§ **Object change listings**:
= Beginning of Section =
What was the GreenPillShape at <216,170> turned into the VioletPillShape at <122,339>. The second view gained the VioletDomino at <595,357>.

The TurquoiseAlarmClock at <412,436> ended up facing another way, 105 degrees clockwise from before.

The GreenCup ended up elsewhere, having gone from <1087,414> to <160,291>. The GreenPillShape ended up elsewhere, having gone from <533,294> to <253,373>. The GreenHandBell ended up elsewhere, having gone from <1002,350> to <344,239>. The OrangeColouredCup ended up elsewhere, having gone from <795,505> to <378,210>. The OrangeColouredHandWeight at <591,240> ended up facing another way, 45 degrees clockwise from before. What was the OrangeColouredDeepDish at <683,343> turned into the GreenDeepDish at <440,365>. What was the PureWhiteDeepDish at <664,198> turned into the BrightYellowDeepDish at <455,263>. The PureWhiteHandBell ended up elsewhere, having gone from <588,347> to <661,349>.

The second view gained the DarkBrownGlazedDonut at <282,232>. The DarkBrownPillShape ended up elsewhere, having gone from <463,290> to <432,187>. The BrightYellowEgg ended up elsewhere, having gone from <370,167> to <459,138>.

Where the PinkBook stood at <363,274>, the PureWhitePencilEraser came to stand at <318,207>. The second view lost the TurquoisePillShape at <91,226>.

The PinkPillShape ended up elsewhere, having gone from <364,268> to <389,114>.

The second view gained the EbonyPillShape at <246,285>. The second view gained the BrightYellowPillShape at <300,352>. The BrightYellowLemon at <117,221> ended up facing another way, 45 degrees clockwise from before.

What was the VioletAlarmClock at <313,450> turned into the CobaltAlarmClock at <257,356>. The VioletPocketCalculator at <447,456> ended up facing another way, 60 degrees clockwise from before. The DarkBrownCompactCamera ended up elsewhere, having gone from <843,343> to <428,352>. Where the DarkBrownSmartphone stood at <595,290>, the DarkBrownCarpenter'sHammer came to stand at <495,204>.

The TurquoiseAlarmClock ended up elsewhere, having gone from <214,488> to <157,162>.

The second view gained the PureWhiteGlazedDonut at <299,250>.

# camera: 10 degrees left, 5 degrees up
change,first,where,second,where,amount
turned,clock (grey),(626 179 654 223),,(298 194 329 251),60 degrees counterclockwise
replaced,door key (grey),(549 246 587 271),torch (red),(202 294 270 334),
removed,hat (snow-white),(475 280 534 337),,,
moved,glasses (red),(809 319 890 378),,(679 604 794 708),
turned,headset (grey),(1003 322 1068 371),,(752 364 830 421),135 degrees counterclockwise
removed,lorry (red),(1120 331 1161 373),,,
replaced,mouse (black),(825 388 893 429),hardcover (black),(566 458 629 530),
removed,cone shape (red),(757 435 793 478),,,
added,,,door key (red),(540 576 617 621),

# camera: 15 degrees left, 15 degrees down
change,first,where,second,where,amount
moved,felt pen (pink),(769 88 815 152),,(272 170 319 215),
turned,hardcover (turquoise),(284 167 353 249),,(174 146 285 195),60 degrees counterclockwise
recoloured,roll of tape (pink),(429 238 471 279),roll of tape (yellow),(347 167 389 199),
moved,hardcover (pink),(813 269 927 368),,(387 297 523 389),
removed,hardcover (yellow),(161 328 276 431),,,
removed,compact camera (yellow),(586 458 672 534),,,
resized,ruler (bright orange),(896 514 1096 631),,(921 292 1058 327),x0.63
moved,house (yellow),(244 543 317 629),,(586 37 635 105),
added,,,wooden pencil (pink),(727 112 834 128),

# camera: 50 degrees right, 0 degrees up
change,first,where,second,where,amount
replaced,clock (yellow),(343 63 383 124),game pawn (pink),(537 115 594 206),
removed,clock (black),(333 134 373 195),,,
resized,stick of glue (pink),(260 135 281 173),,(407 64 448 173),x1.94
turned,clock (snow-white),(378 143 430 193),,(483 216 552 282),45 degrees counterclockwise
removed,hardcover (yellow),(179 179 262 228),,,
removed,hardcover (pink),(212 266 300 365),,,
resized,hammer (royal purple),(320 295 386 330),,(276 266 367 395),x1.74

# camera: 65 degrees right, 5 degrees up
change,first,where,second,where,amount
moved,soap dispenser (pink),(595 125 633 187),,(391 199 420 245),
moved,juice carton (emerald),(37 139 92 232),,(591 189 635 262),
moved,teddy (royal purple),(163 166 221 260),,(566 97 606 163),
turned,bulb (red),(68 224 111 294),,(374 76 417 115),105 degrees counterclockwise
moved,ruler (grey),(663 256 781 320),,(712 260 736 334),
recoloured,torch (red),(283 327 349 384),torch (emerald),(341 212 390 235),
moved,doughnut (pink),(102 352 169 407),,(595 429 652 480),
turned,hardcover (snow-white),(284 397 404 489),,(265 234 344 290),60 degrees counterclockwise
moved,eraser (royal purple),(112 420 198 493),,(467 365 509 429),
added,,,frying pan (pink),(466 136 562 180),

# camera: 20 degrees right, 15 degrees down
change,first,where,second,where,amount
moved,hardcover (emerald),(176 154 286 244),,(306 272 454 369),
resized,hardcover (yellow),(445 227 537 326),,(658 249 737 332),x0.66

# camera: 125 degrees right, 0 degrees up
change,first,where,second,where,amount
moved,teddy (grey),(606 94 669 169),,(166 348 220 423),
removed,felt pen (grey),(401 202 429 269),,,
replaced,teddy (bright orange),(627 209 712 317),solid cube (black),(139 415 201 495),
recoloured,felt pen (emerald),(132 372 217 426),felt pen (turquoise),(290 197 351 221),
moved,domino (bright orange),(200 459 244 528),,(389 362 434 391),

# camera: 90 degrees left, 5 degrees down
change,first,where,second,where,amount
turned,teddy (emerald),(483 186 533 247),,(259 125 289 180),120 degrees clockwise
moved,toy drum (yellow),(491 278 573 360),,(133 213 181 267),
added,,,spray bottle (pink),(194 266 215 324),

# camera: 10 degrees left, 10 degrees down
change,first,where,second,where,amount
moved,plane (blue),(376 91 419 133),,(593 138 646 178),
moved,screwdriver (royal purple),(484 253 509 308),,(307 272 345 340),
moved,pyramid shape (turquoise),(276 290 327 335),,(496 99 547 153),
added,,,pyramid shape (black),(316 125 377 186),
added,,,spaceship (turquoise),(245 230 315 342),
= End of Section =
§ **Requirement**: Reproduce the entries above in full by retyping them exactly.

§ **Finished task**:
What was the GreenPillShape at <216,170> turned into the VioletPillShape at <122,339>. The second view gained the VioletDomino at <595,357>.

The TurquoiseAlarmClock at <412,436> ended up facing another way, 105 degrees clockwise from before.

The GreenCup ended up elsewhere, having gone from <1087,414> to <160,291>. The GreenPillShape ended up elsewhere, having gone from <533,294> to <253,373>. The GreenHandBell ended up elsewhere, having gone from <1002,350> to <344,239>. The OrangeColouredCup ended up elsewhere, having gone from <795,505> to <378,210>. The OrangeColouredHandWeight at <591,240> ended up facing another way, 45 degrees clockwise from before. What was the OrangeColouredDeepDish at <683,343> turned into the GreenDeepDish at <440,365>. What was the PureWhiteDeepDish at <664,198> turned into the BrightYellowDeepDish at <455,263>. The PureWhiteHandBell ended up elsewhere, having gone from <588,347> to <661,349>.

The second view gained the DarkBrownGlazedDonut at <282,232>. The DarkBrownPillShape ended up elsewhere, having gone from <463,290> to <432,187>. The BrightYellowEgg ended up elsewhere, having gone from <370,167> to <459,138>.

Where the PinkBook stood at <363,274>, the PureWhitePencilEraser came to stand at <318,207>. The second view lost the TurquoisePillShape at <91,226>.

The PinkPillShape ended up elsewhere, having gone from <364,268> to <389,114>.

The second view gained the EbonyPillShape at <246,285>. The second view gained the BrightYellowPillShape at <300,352>. The BrightYellowLemon at <117,221> ended up facing another way, 45 degrees clockwise from before.

What was the VioletAlarmClock at <313,450> turned into the CobaltAlarmClock at <257,356>. The VioletPocketCalculator at <447,456> ended up facing another way, 60 degrees clockwise from before. The DarkBrownCompactCamera ended up elsewhere, having gone from <843,343> to <428,352>. Where the DarkBrownSmartphone stood at <595,290>, the DarkBrownCarpenter'sHammer came to stand at <495,204>.

The TurquoiseAlarmClock ended up elsewhere, having gone from <214,488> to <157,162>.

The second view gained the PureWhiteGlazedDonut at <299,250>.

# camera: 10 degrees left, 5 degrees up
change,first,where,second,where,amount
turned,clock (grey),(626 179 654 223),,(298 194 329 251),60 degrees counterclockwise
replaced,door key (grey),(549 246 587 271),torch (red),(202 294 270 334),
removed,hat (snow-white),(475 280 534 337),,,
moved,glasses (red),(809 319 890 378),,(679 604 794 708),
turned,headset (grey),(1003 322 1068 371),,(752 364 830 421),135 degrees counterclockwise
removed,lorry (red),(1120 331 1161 373),,,
replaced,mouse (black),(825 388 893 429),hardcover (black),(566 458 629 530),
removed,cone shape (red),(757 435 793 478),,,
added,,,door key (red),(540 576 617 621),

# camera: 15 degrees left, 15 degrees down
change,first,where,second,where,amount
moved,felt pen (pink),(769 88 815 152),,(272 170 319 215),
turned,hardcover (turquoise),(284 167 353 249),,(174 146 285 195),60 degrees counterclockwise
recoloured,roll of tape (pink),(429 238 471 279),roll of tape (yellow),(347 167 389 199),
moved,hardcover (pink),(813 269 927 368),,(387 297 523 389),
removed,hardcover (yellow),(161 328 276 431),,,
removed,compact camera (yellow),(586 458 672 534),,,
resized,ruler (bright orange),(896 514 1096 631),,(921 292 1058 327),x0.63
moved,house (yellow),(244 543 317 629),,(586 37 635 105),
added,,,wooden pencil (pink),(727 112 834 128),

# camera: 50 degrees right, 0 degrees up
change,first,where,second,where,amount
replaced,clock (yellow),(343 63 383 124),game pawn (pink),(537 115 594 206),
removed,clock (black),(333 134 373 195),,,
resized,stick of glue (pink),(260 135 281 173),,(407 64 448 173),x1.94
turned,clock (snow-white),(378 143 430 193),,(483 216 552 282),45 degrees counterclockwise
removed,hardcover (yellow),(179 179 262 228),,,
removed,hardcover (pink),(212 266 300 365),,,
resized,hammer (royal purple),(320 295 386 330),,(276 266 367 395),x1.74

# camera: 65 degrees right, 5 degrees up
change,first,where,second,where,amount
moved,soap dispenser (pink),(595 125 633 187),,(391 199 420 245),
moved,juice carton (emerald),(37 139 92 232),,(591 189 635 262),
moved,teddy (royal purple),(163 166 221 260),,(566 97 606 163),
turned,bulb (red),(68 224 111 294),,(374 76 417 115),105 degrees counterclockwise
moved,ruler (grey),(663 256 781 320),,(712 260 736 334),
recoloured,torch (red),(283 327 349 384),torch (emerald),(341 212 390 235),
moved,doughnut (pink),(102 352 169 407),,(595 429 652 480),
turned,hardcover (snow-white),(284 397 404 489),,(265 234 344 290),60 degrees counterclockwise
moved,eraser (royal purple),(112 420 198 493),,(467 365 509 429),
added,,,frying pan (pink),(466 136 562 180),

# camera: 20 degrees right, 15 degrees down
change,first,where,second,where,amount
moved,hardcover (emerald),(176 154 286 244),,(306 272 454 369),
resized,hardcover (yellow),(445 227 537 326),,(658 249 737 332),x0.66

# camera: 125 degrees right, 0 degrees up
change,first,where,second,where,amount
moved,teddy (grey),(606 94 669 169),,(166 348 220 423),
removed,felt pen (grey),(401 202 429 269),,,
replaced,teddy (bright orange),(627 209 712 317),solid cube (black),(139 415 201 495),
recoloured,felt pen (emerald),(132 372 217 426),felt pen (turquoise),(290 197 351 221),
moved,domino (bright orange),(200 459 244 528),,(389 362 434 391),

# camera: 90 degrees left, 5 degrees down
change,first,where,second,where,amount
turned,teddy (emerald),(483 186 533 247),,(259 125 289 180),120 degrees clockwise
moved,toy drum (yellow),(491 278 573 360),,(133 213 181 267),
added,,,spray bottle (pink),(194 266 215 324),

# camera: 10 degrees left, 10 degrees down
change,first,where,second,where,amount
moved,plane (blue),(376 91 419 133),,(593 138 646 178),
moved,screwdriver (royal purple),(484 253 509 308),,(307 272 345 340),
moved,pyramid shape (turquoise),(276 290 327 335),,(496 99 547 153),
added,,,pyramid shape (black),(316 125 377 186),
added,,,spaceship (turquoise),(245 230 315 342),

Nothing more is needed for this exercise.